Scene images with change listings:
------------

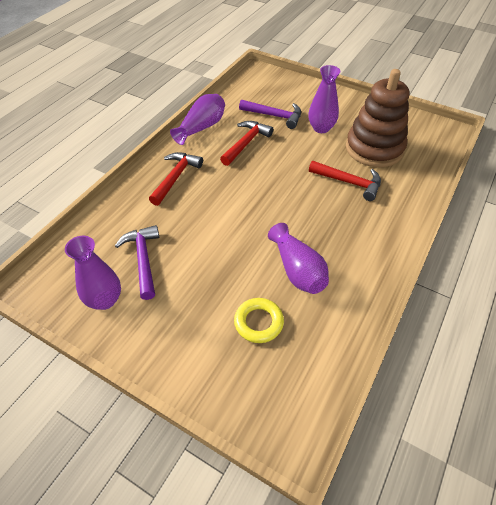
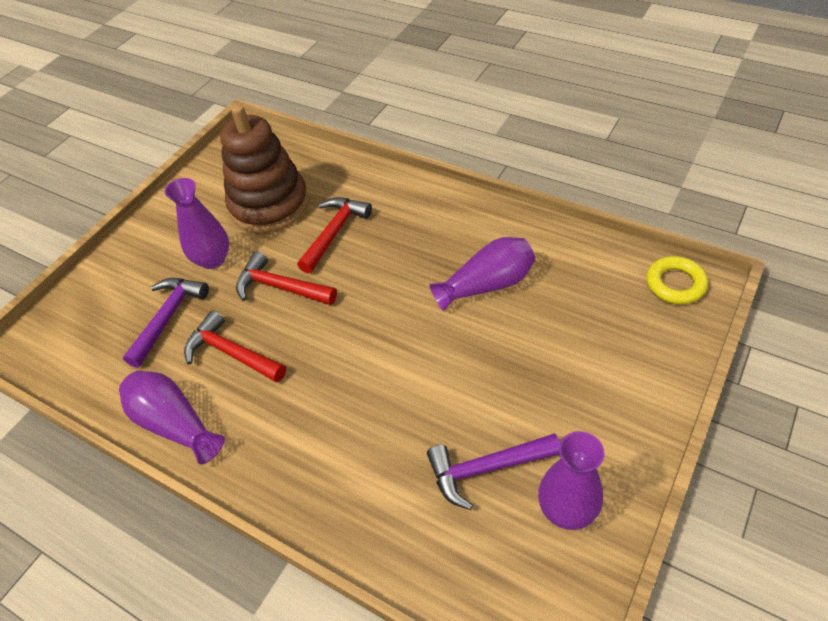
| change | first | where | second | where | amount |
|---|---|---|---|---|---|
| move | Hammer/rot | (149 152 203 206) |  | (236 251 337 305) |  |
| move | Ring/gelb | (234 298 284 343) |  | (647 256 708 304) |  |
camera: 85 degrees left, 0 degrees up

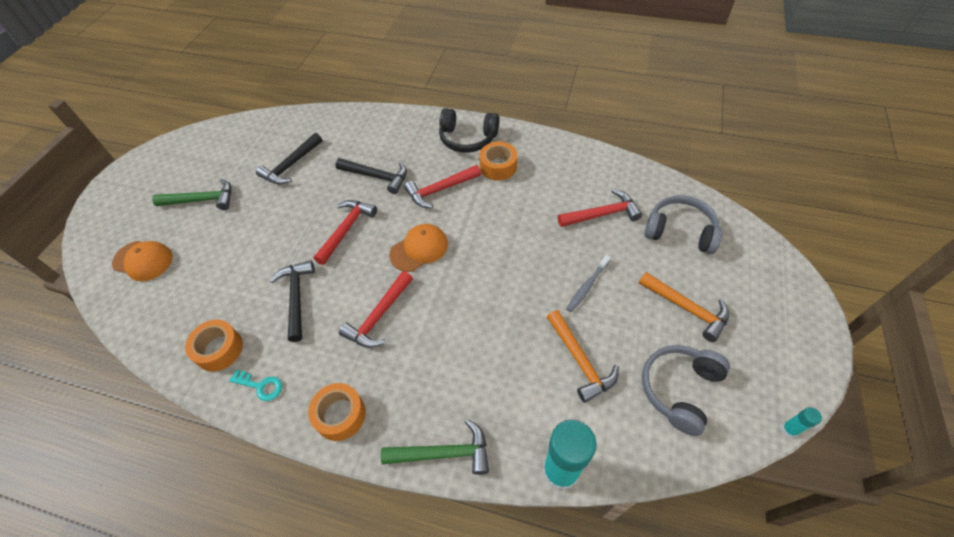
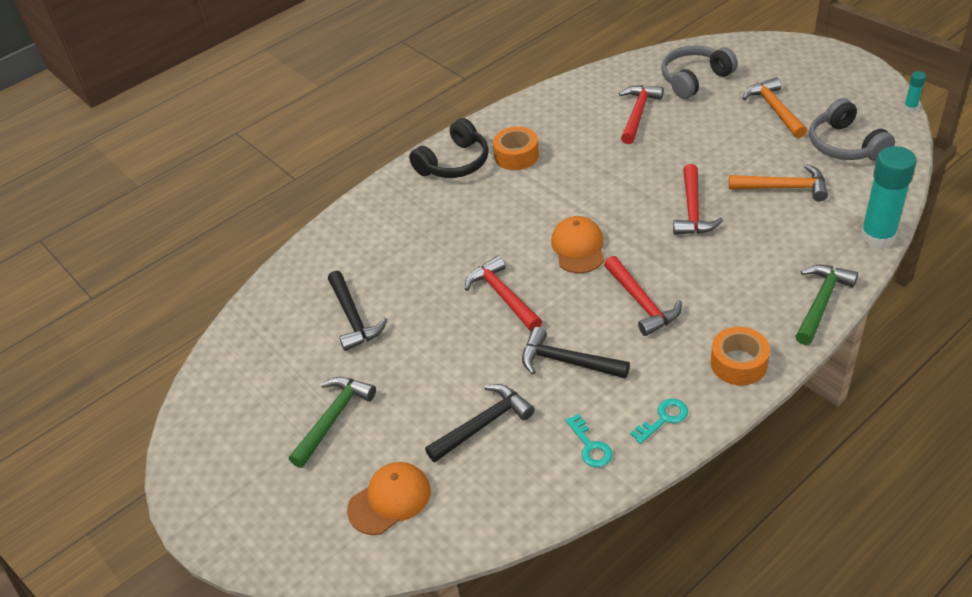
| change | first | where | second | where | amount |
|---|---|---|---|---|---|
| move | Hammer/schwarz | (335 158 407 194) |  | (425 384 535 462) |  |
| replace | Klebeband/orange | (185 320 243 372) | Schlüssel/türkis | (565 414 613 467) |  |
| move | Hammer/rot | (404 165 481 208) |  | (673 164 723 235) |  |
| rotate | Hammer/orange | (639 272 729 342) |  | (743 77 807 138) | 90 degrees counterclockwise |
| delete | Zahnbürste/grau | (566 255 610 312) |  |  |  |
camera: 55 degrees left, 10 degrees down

------------

◆ REQUIRED WORK: Copy out the entries exactly as they stand, omitting the images.

◆ SOLVED PROBLEM:
| change | first | where | second | where | amount |
|---|---|---|---|---|---|
| move | Hammer/rot | (149 152 203 206) |  | (236 251 337 305) |  |
| move | Ring/gelb | (234 298 284 343) |  | (647 256 708 304) |  |
camera: 85 degrees left, 0 degrees up

| change | first | where | second | where | amount |
|---|---|---|---|---|---|
| move | Hammer/schwarz | (335 158 407 194) |  | (425 384 535 462) |  |
| replace | Klebeband/orange | (185 320 243 372) | Schlüssel/türkis | (565 414 613 467) |  |
| move | Hammer/rot | (404 165 481 208) |  | (673 164 723 235) |  |
| rotate | Hammer/orange | (639 272 729 342) |  | (743 77 807 138) | 90 degrees counterclockwise |
| delete | Zahnbürste/grau | (566 255 610 312) |  |  |  |
camera: 55 degrees left, 10 degrees down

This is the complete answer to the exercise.